PROBLEM TO SOLVE | Return the data below exactly as given, except for the images.

DATA UNDER STUDY |
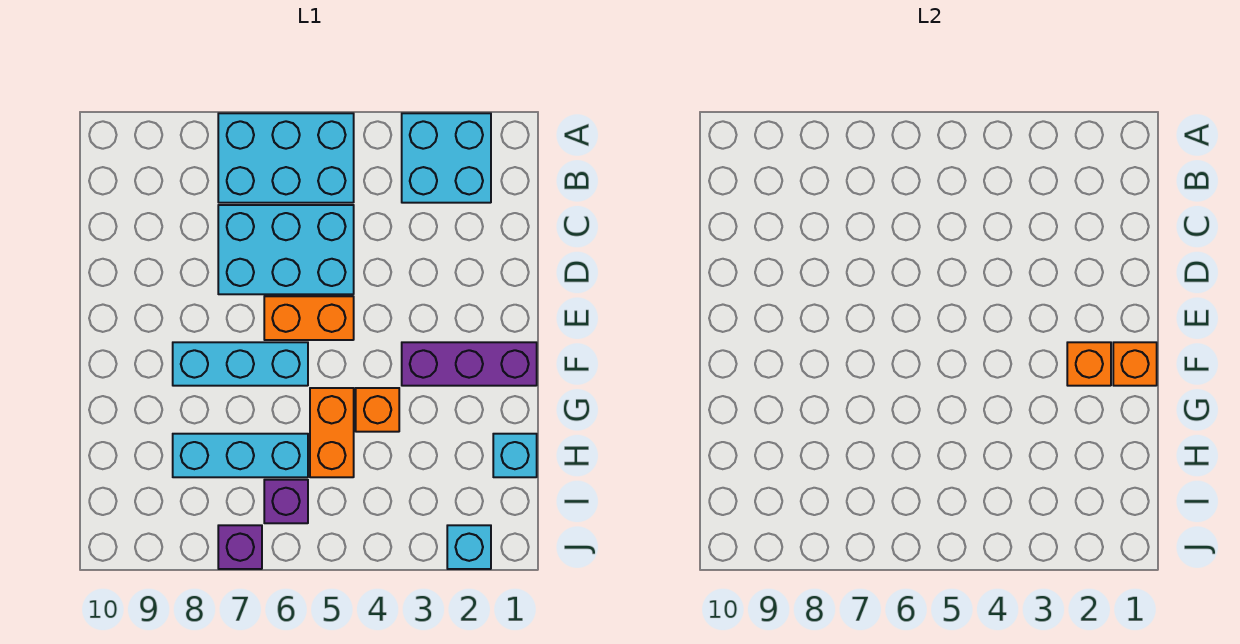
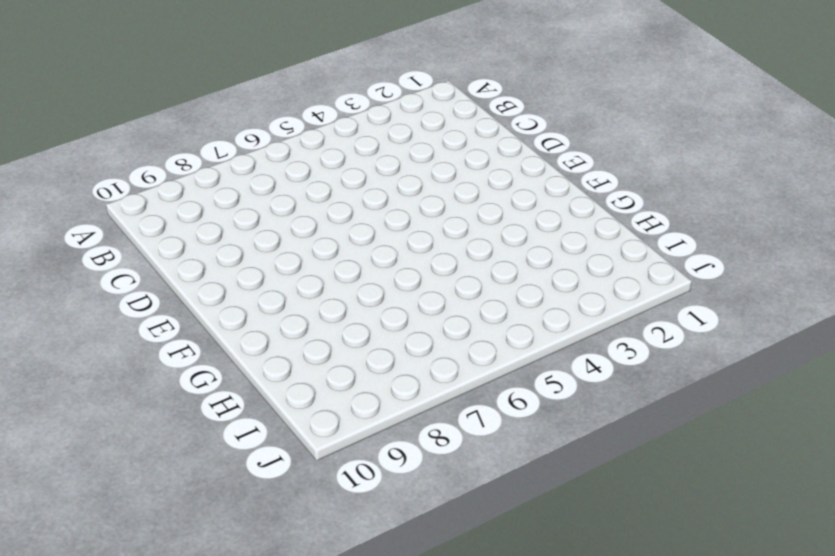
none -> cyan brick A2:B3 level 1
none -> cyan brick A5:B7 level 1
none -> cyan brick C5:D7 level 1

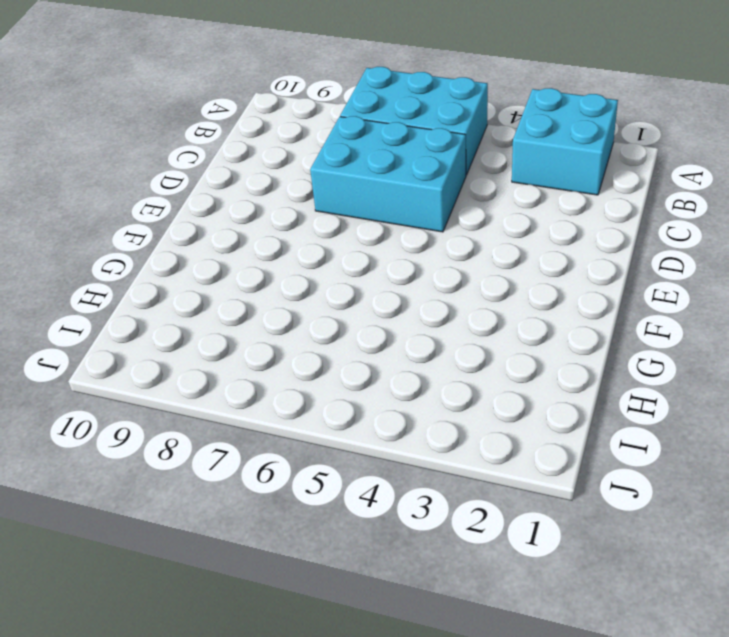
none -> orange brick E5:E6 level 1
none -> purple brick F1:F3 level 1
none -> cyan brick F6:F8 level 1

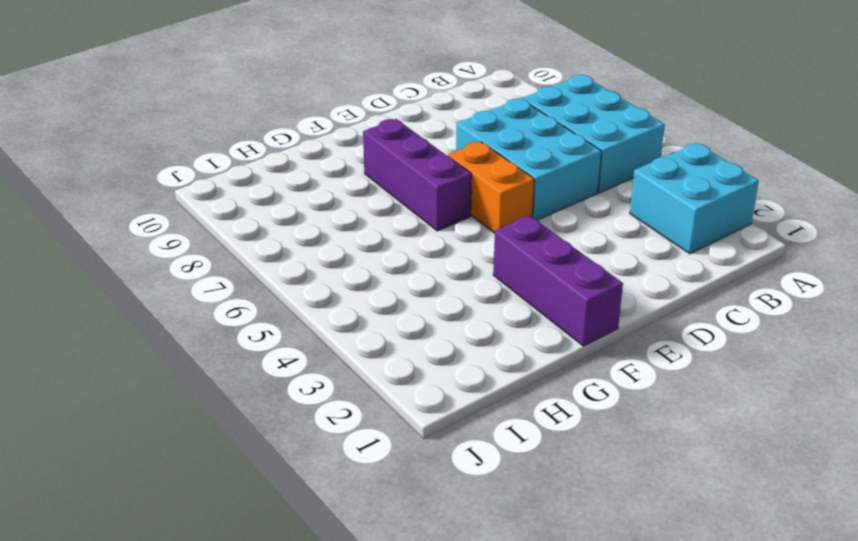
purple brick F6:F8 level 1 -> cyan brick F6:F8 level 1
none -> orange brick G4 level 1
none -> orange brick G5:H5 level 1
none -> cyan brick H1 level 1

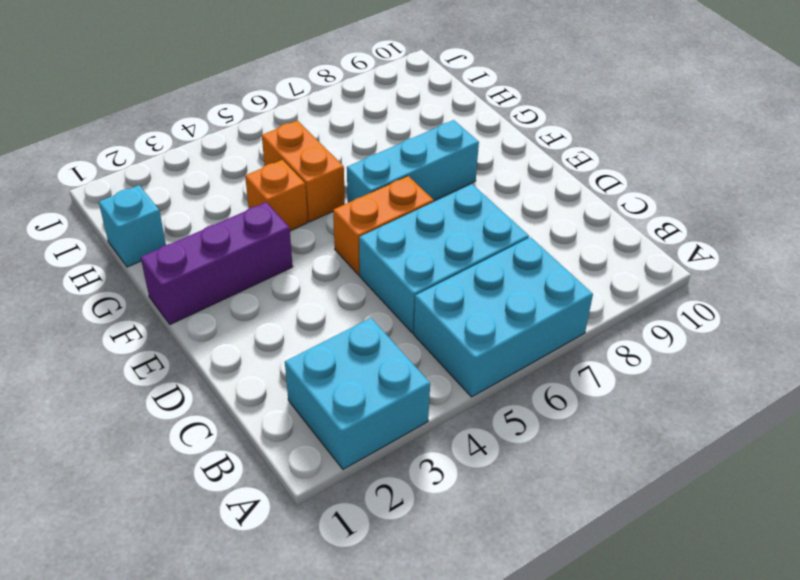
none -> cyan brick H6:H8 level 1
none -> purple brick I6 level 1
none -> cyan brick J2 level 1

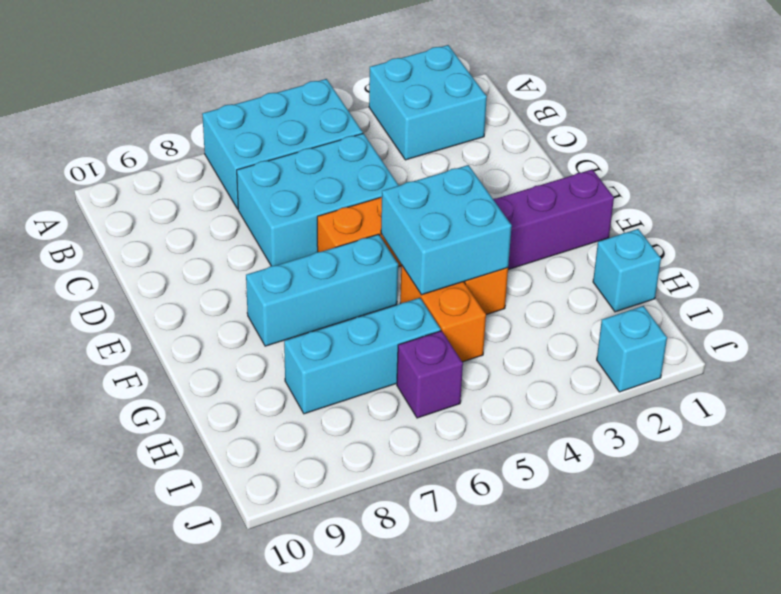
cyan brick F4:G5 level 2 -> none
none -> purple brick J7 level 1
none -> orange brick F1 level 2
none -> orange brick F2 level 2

TASK ANSWER |
none -> cyan brick A2:B3 level 1
none -> cyan brick A5:B7 level 1
none -> cyan brick C5:D7 level 1

none -> orange brick E5:E6 level 1
none -> purple brick F1:F3 level 1
none -> cyan brick F6:F8 level 1

purple brick F6:F8 level 1 -> cyan brick F6:F8 level 1
none -> orange brick G4 level 1
none -> orange brick G5:H5 level 1
none -> cyan brick H1 level 1

none -> cyan brick H6:H8 level 1
none -> purple brick I6 level 1
none -> cyan brick J2 level 1

cyan brick F4:G5 level 2 -> none
none -> purple brick J7 level 1
none -> orange brick F1 level 2
none -> orange brick F2 level 2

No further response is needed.